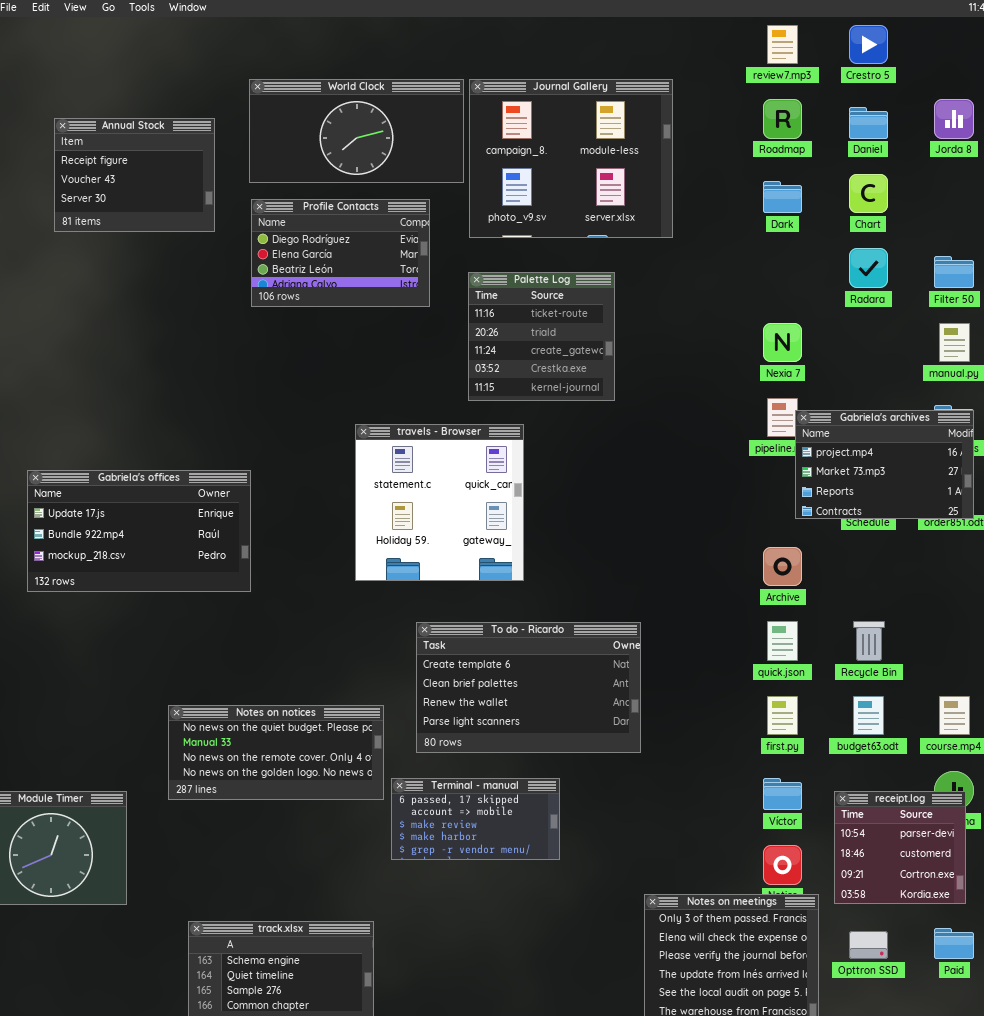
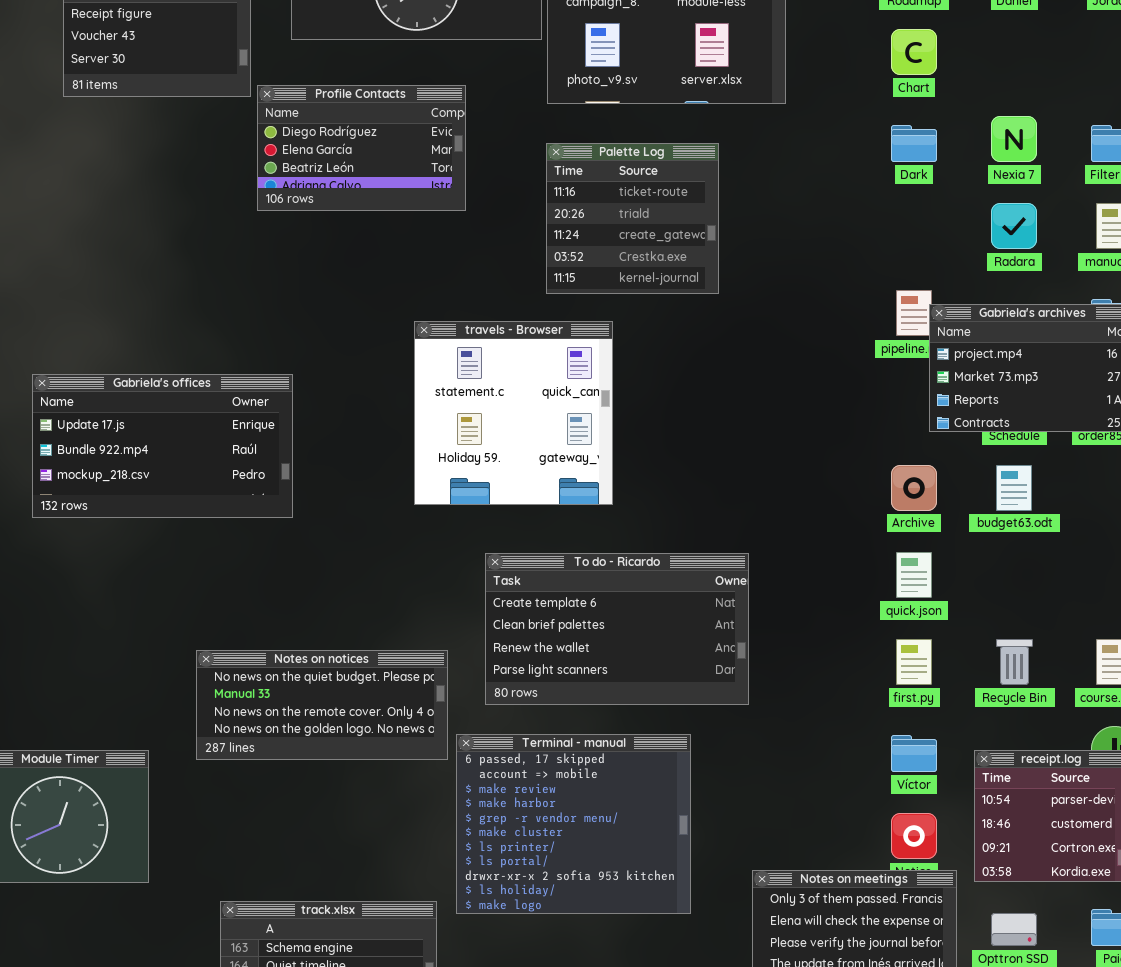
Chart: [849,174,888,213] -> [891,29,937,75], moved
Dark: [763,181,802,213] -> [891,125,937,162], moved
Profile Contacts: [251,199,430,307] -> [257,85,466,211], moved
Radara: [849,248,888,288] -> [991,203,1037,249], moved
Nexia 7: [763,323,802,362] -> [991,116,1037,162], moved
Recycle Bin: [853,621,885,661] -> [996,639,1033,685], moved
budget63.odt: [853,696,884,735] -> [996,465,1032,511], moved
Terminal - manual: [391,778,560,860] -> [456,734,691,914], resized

========================================

§ **WHAT YOU WILL DO**
Within the material above, find every line containing the word "moved" and copy it.

§ **SOLVED PROBLEM**
Chart: [849,174,888,213] -> [891,29,937,75], moved
Dark: [763,181,802,213] -> [891,125,937,162], moved
Profile Contacts: [251,199,430,307] -> [257,85,466,211], moved
Radara: [849,248,888,288] -> [991,203,1037,249], moved
Nexia 7: [763,323,802,362] -> [991,116,1037,162], moved
Recycle Bin: [853,621,885,661] -> [996,639,1033,685], moved
budget63.odt: [853,696,884,735] -> [996,465,1032,511], moved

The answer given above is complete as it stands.